= INSTRUCTIONS FOR THE TASK =
Give back, exactly as written, the lines from the first line of the data below through the line with "russet die 491,622,38,43", and omit the pictures.

= DATA TO PROCESS =

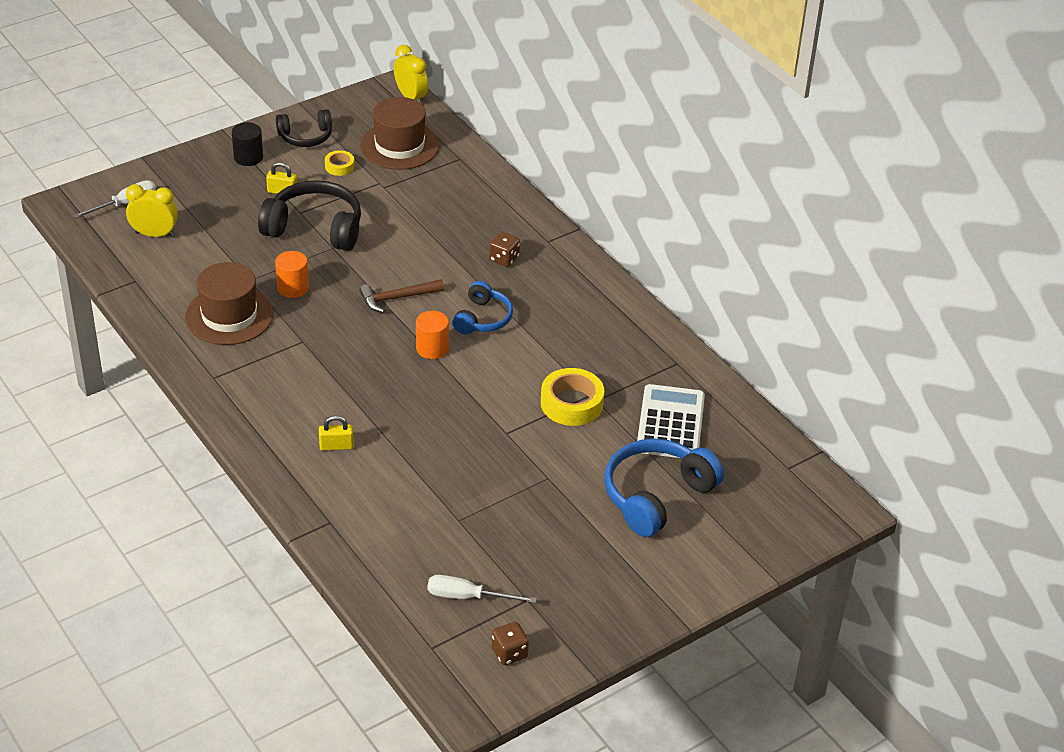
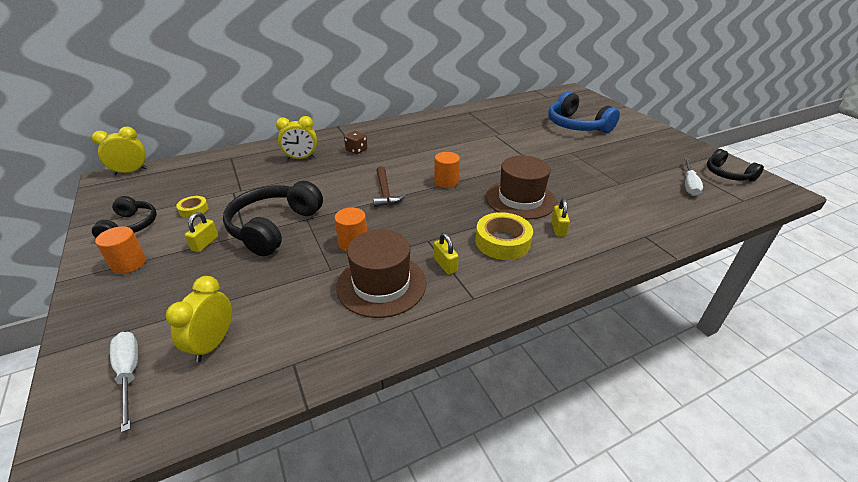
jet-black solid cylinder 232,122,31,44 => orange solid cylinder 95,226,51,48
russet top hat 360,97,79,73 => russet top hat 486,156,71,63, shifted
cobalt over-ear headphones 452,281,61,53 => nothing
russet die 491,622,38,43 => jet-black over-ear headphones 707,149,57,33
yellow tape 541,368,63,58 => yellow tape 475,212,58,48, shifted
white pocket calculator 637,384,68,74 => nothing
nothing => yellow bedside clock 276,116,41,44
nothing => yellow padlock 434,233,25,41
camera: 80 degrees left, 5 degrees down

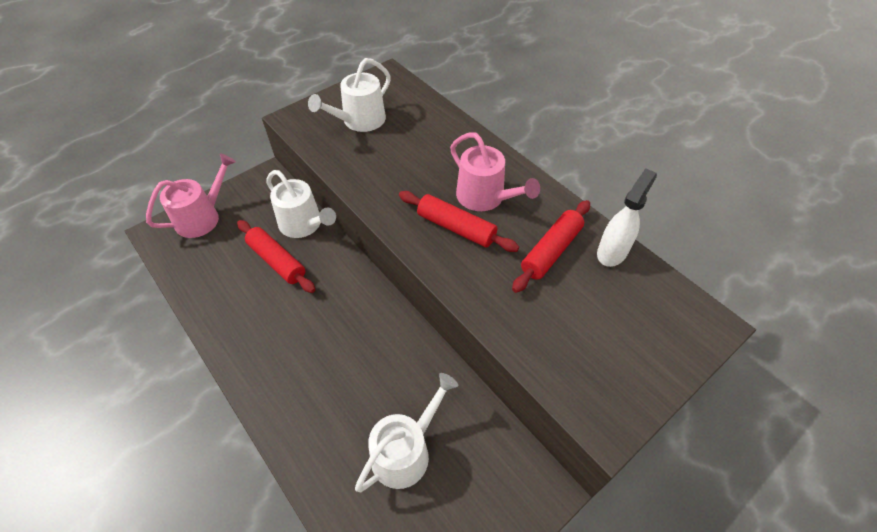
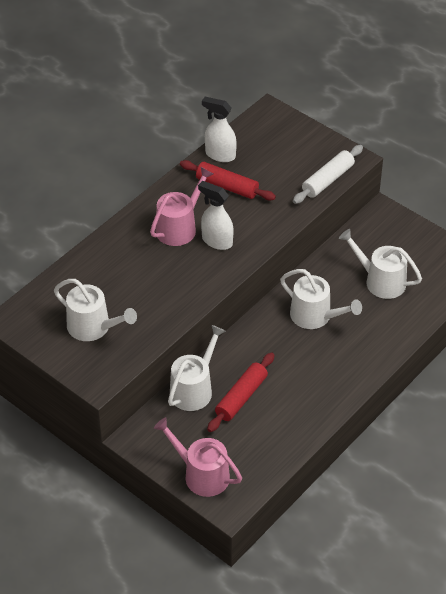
crimson pastry roller 399,191,120,61 => white spray bottle 198,181,36,69
nothing => white watering pot 280,269,82,60
nothing => white pastry roller 293,145,70,59
camera: 100 degrees left, 5 degrees down

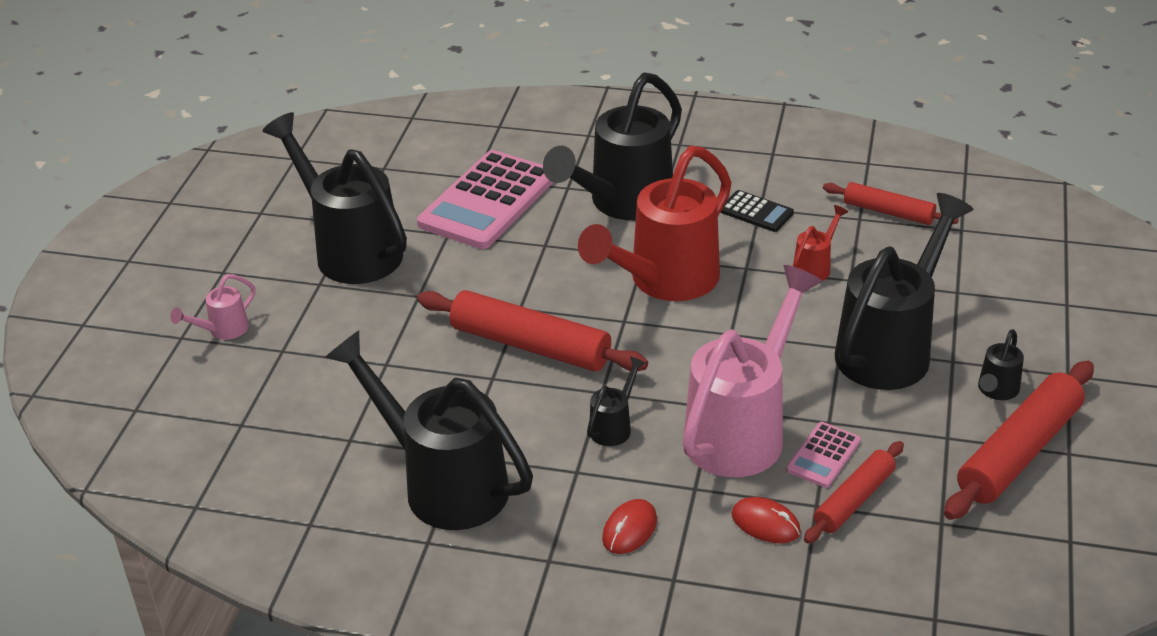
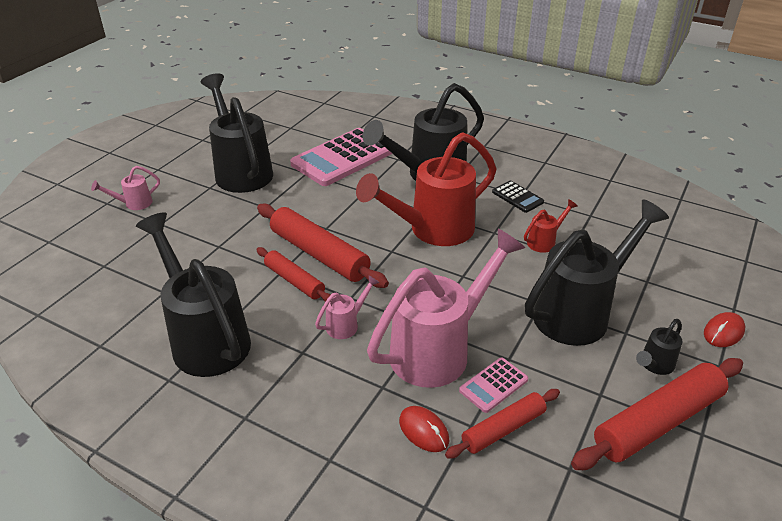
jet-black watering pot 587,356,59,90 => rose-pink watering pot 315,275,65,64
crimson PC mouse 602,499,55,55 => crimson PC mouse 704,312,41,35, shifted
crimson pastry roller 823,182,136,43 => crimson pastry roller 256,247,75,55, shifted
camera: 15 degrees right, 0 degrees up

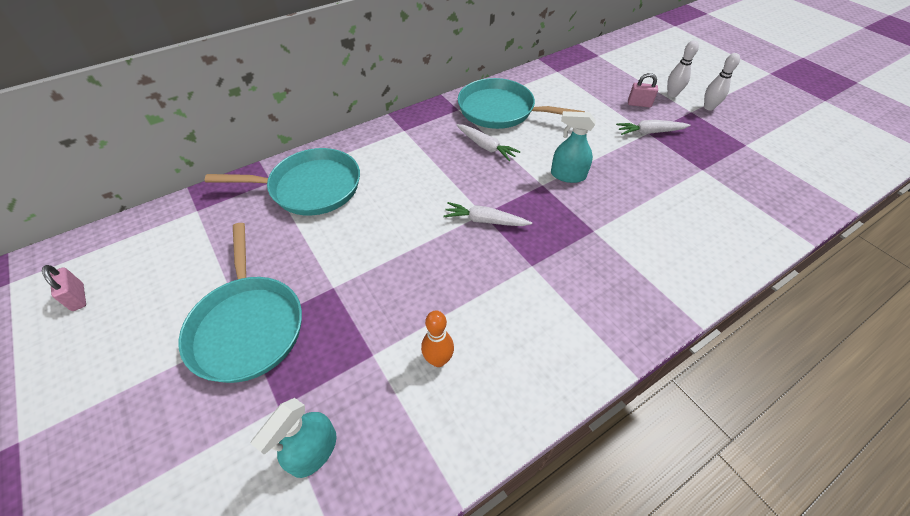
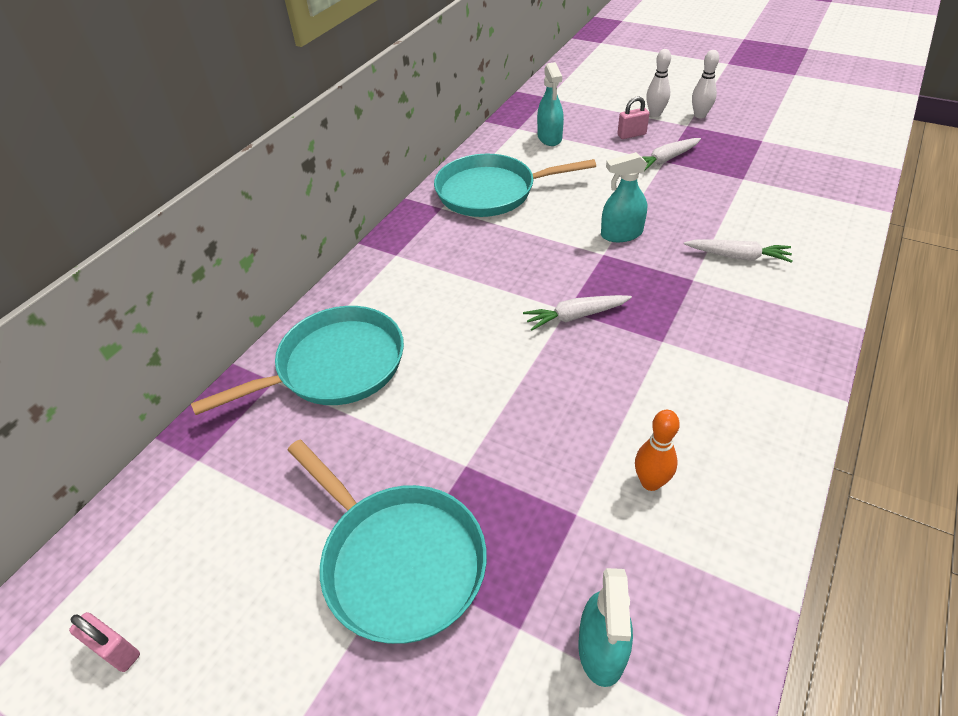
white root vegetable 456,124,65,37 => white root vegetable 684,240,109,23, shifted
nothing => turquoise spray bottle 537,62,27,84
camera: 25 degrees left, 5 degrees down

= RESULT =
jet-black solid cylinder 232,122,31,44 => orange solid cylinder 95,226,51,48
russet top hat 360,97,79,73 => russet top hat 486,156,71,63, shifted
cobalt over-ear headphones 452,281,61,53 => nothing
russet die 491,622,38,43 => jet-black over-ear headphones 707,149,57,33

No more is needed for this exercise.